▶ _WHAT THIS TASK INVOLVES_
Nothing but the lines below from the one holding "C212: 1.5nF (AOUT, GND) -> 100nF (AOUT, GND)" up to and including the one holding "U203 pin out: none -> STG" should be copied, exactly and without pictures.
GIVEN DATA START
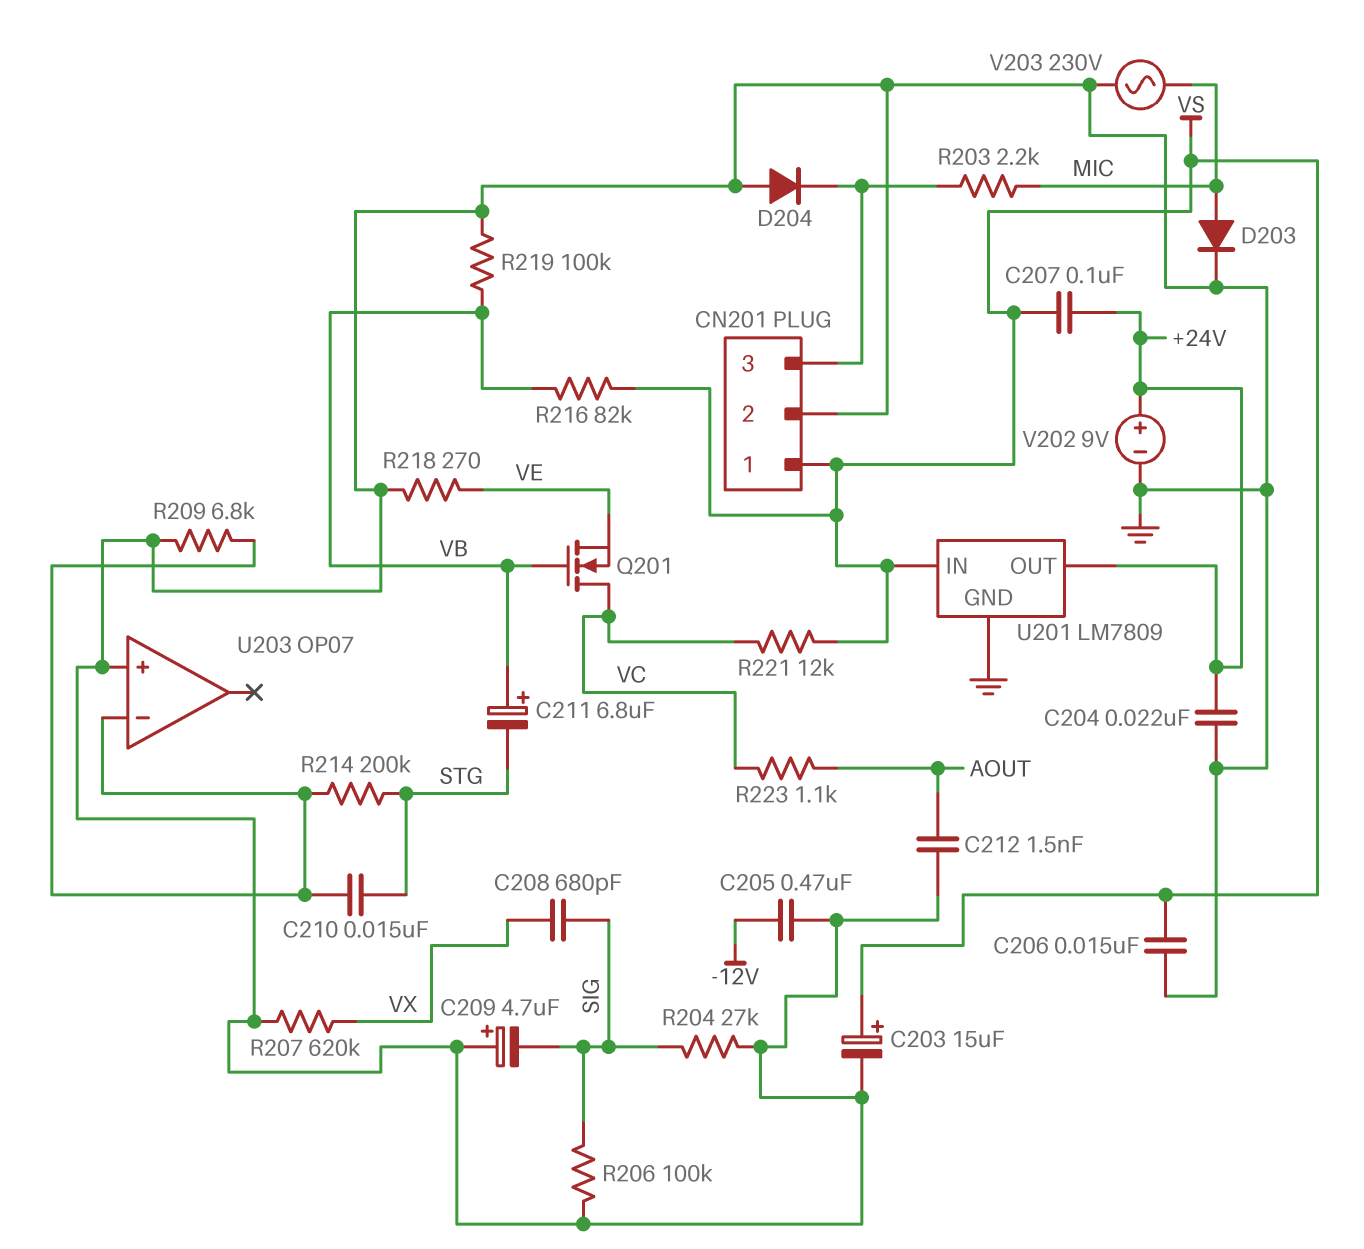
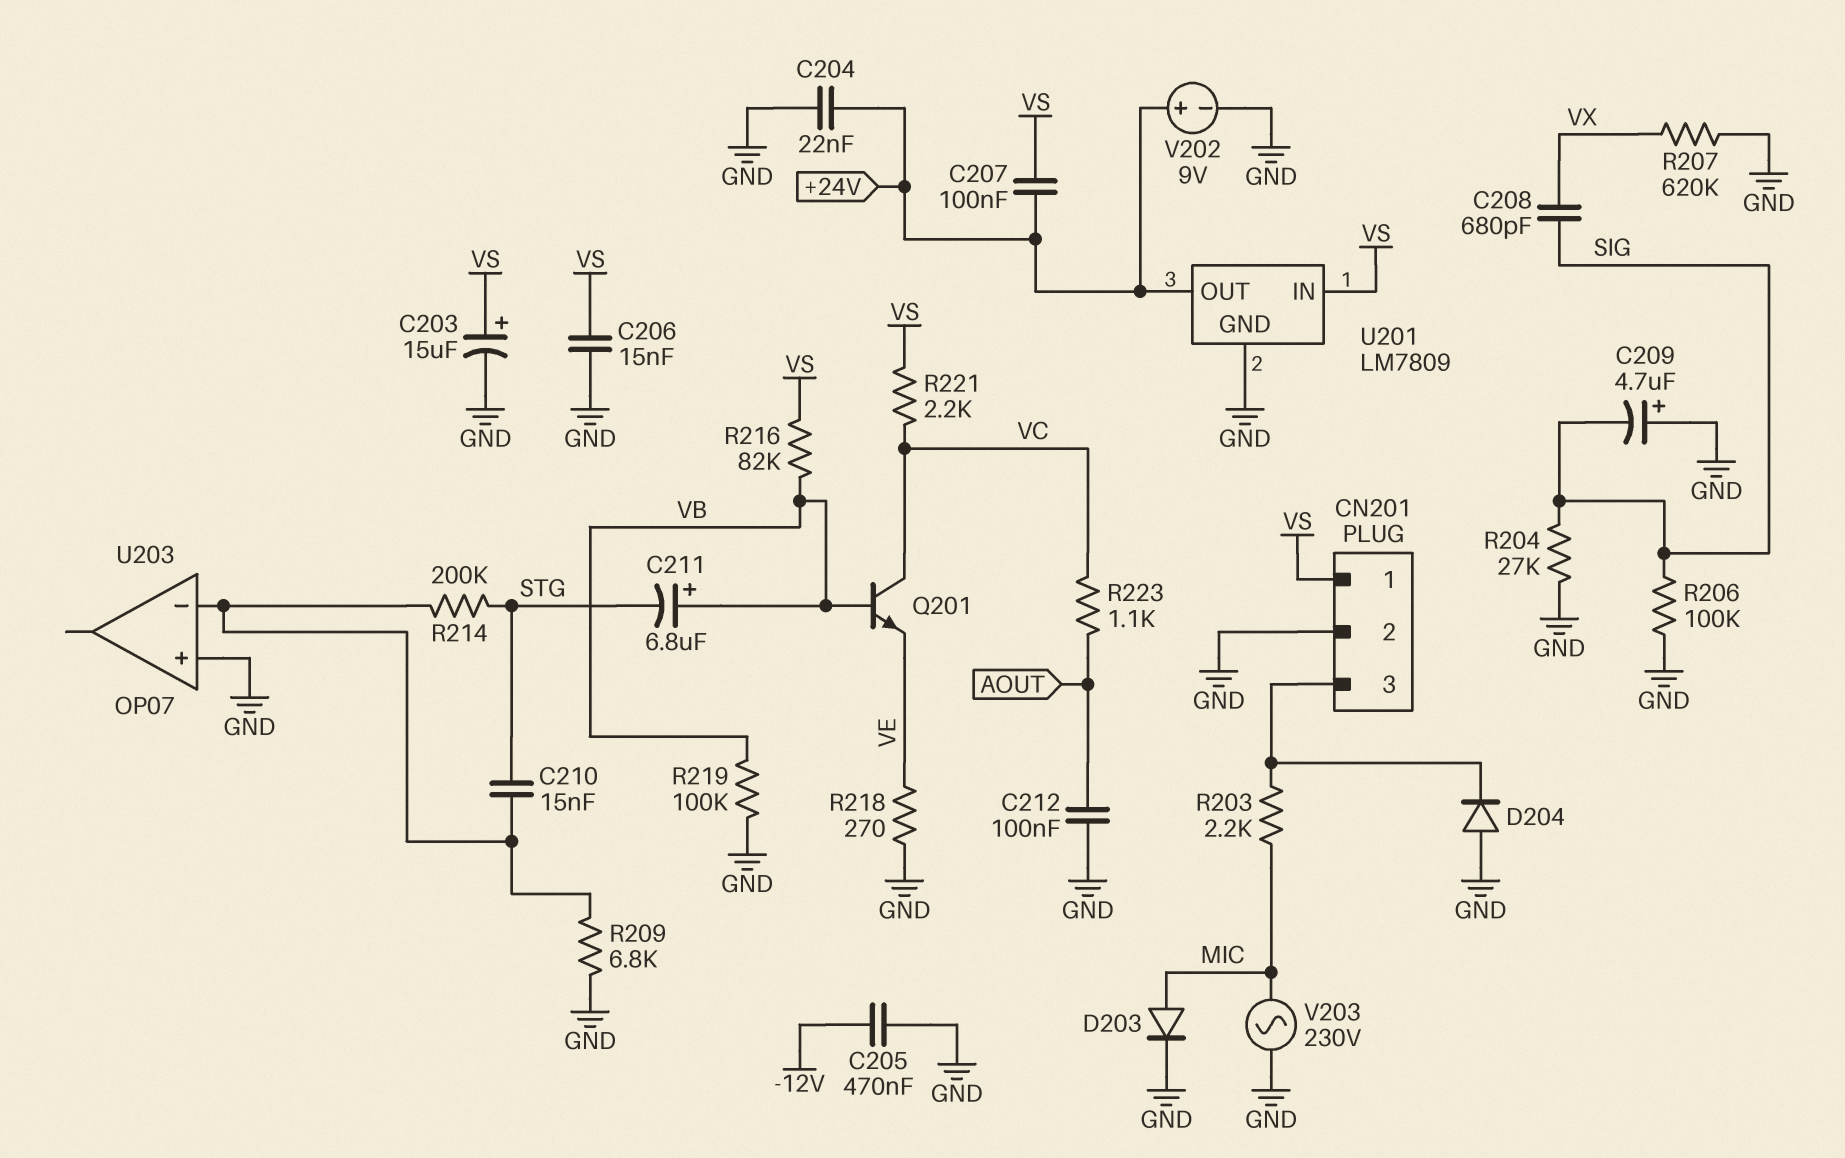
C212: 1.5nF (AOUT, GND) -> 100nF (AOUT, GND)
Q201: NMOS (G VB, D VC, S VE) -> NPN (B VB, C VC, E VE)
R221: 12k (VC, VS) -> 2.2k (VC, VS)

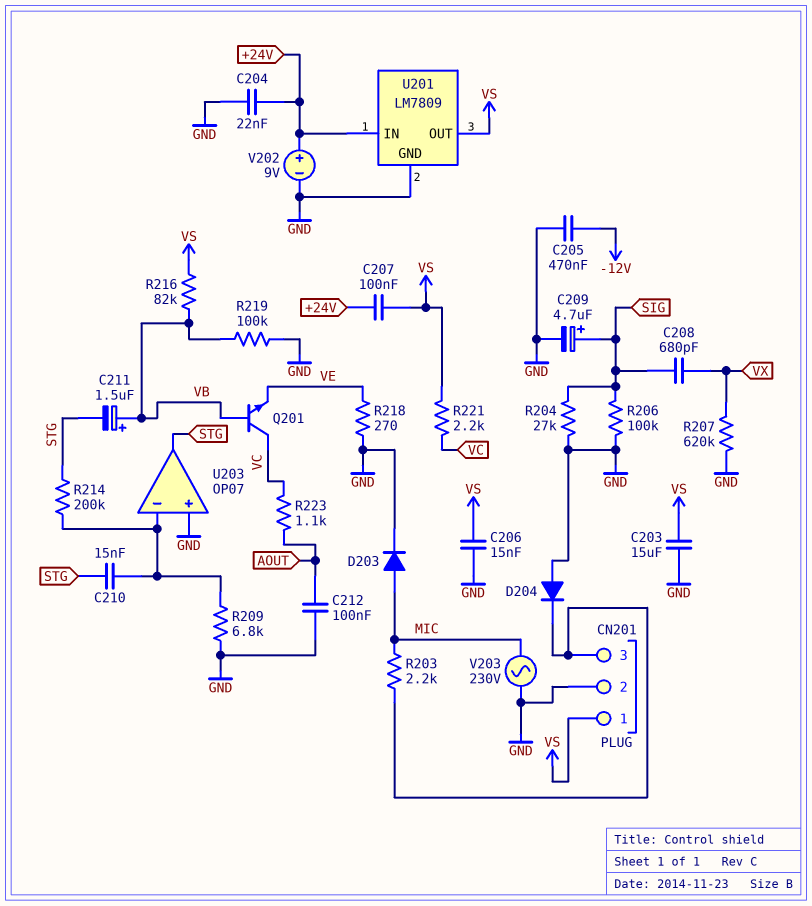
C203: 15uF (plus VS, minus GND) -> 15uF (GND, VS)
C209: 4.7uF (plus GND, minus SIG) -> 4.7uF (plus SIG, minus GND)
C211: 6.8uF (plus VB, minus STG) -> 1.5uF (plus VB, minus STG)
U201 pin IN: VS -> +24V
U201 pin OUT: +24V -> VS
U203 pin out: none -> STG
GIVEN DATA END
GIVEN DATA START
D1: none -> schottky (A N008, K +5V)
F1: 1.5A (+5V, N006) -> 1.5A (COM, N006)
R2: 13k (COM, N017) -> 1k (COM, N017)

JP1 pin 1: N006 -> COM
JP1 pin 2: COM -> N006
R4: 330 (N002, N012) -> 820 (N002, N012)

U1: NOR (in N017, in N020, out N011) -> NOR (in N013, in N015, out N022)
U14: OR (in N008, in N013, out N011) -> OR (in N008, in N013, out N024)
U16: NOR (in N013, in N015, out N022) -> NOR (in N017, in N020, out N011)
GIVEN DATA END
▶ _ANSWER TO THIS EXERCISE_
C212: 1.5nF (AOUT, GND) -> 100nF (AOUT, GND)
Q201: NMOS (G VB, D VC, S VE) -> NPN (B VB, C VC, E VE)
R221: 12k (VC, VS) -> 2.2k (VC, VS)

C203: 15uF (plus VS, minus GND) -> 15uF (GND, VS)
C209: 4.7uF (plus GND, minus SIG) -> 4.7uF (plus SIG, minus GND)
C211: 6.8uF (plus VB, minus STG) -> 1.5uF (plus VB, minus STG)
U201 pin IN: VS -> +24V
U201 pin OUT: +24V -> VS
U203 pin out: none -> STG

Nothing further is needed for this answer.